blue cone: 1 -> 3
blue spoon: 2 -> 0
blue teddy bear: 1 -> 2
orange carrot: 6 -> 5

---

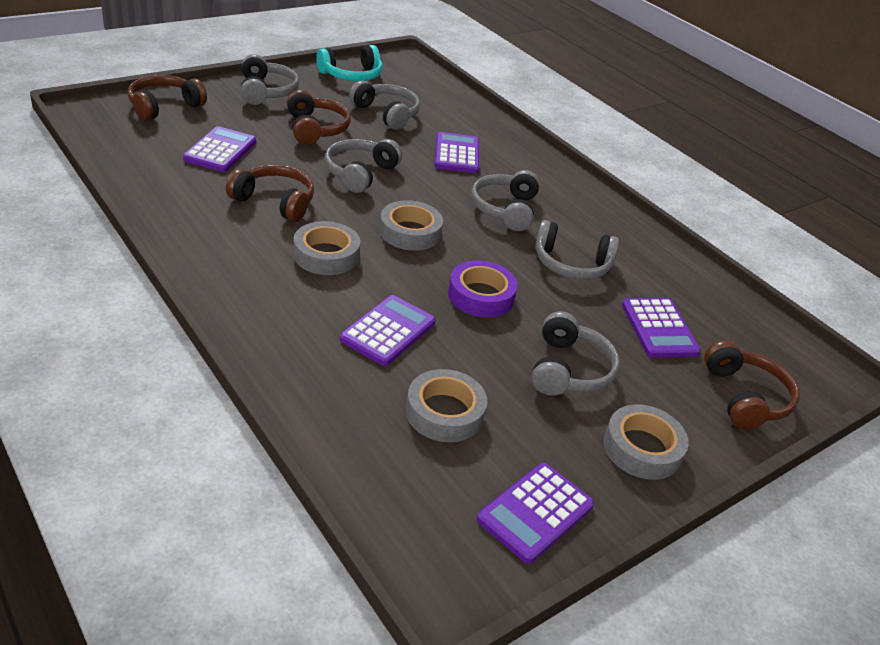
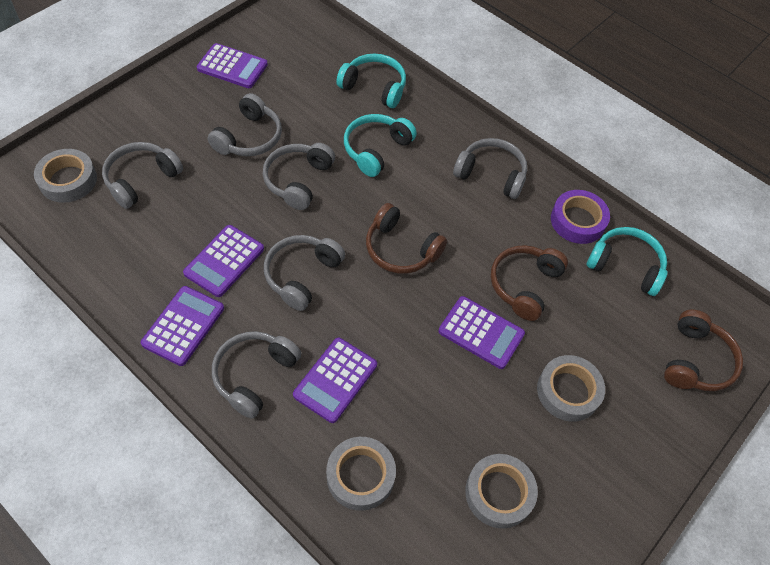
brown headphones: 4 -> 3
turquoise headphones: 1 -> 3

● Task objective:
Among the entries above, copy exactly only the lines starting with the one containing "blue cone: 1 -> 3" and going through the one containing "orange carrot: 6 -> 5", both ends included.

● Task output:
blue cone: 1 -> 3
blue spoon: 2 -> 0
blue teddy bear: 1 -> 2
orange carrot: 6 -> 5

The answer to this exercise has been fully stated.